Stored records:
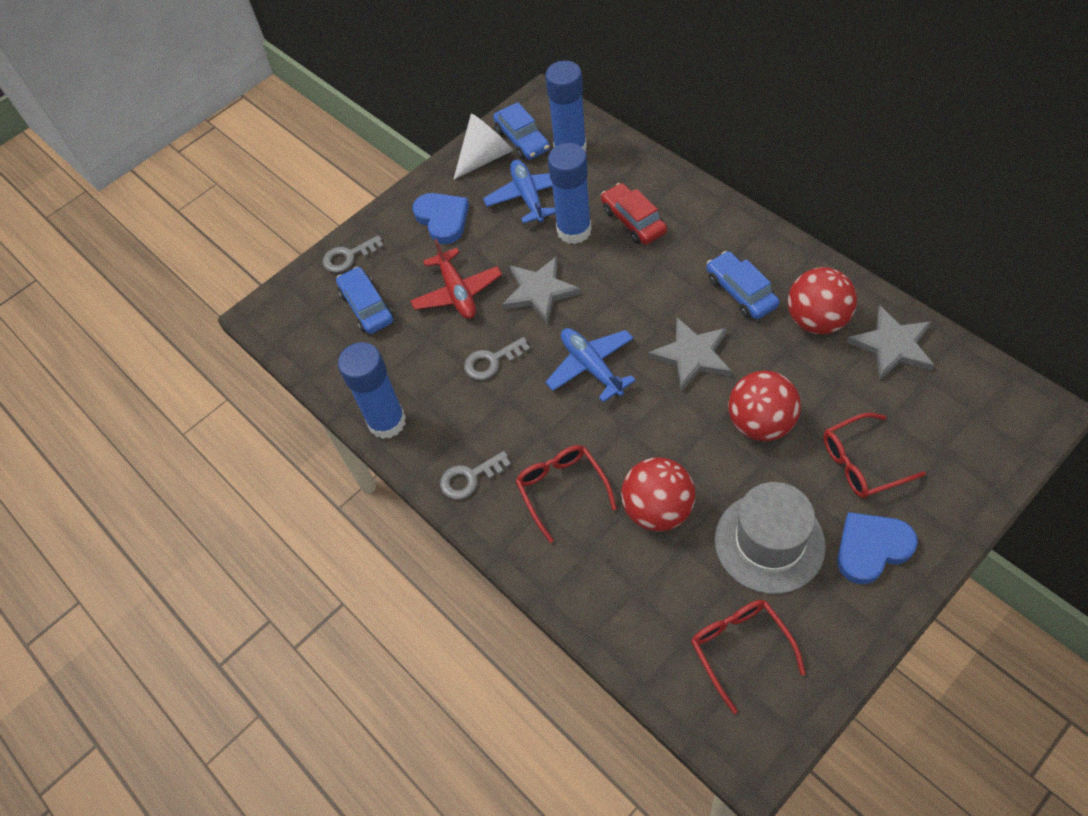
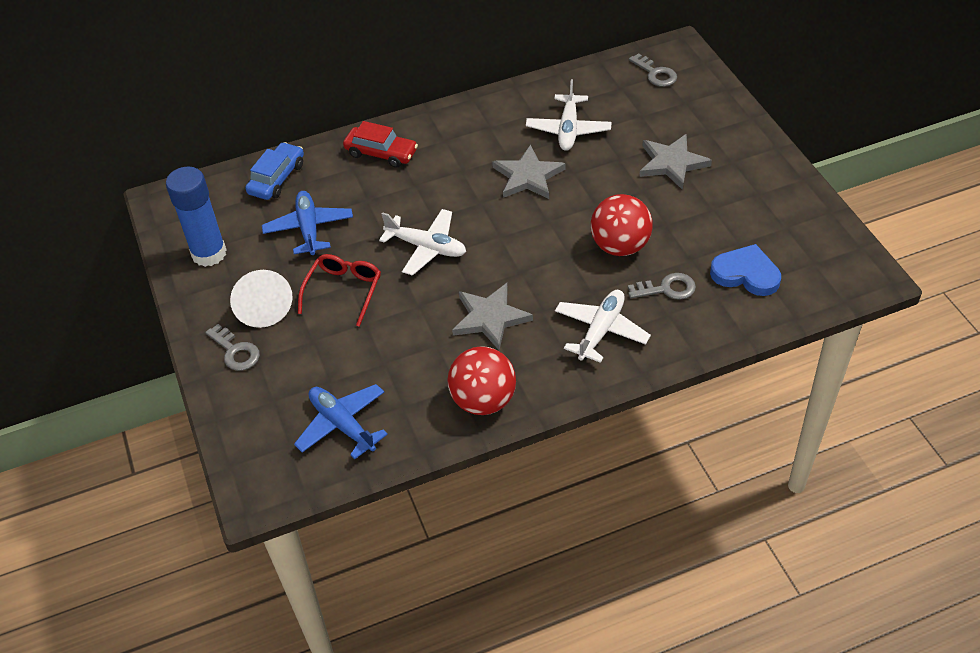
blue car: 3 -> 1
blue glue stick: 3 -> 1
blue heart: 2 -> 1
grey hat: 1 -> 0
red ball: 3 -> 2
red glasses: 3 -> 1
red plane: 1 -> 0
white plane: 0 -> 3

## What to work on
Your answer should reproduce every line of the data verbatim and include no images.

## Response to this task
blue car: 3 -> 1
blue glue stick: 3 -> 1
blue heart: 2 -> 1
grey hat: 1 -> 0
red ball: 3 -> 2
red glasses: 3 -> 1
red plane: 1 -> 0
white plane: 0 -> 3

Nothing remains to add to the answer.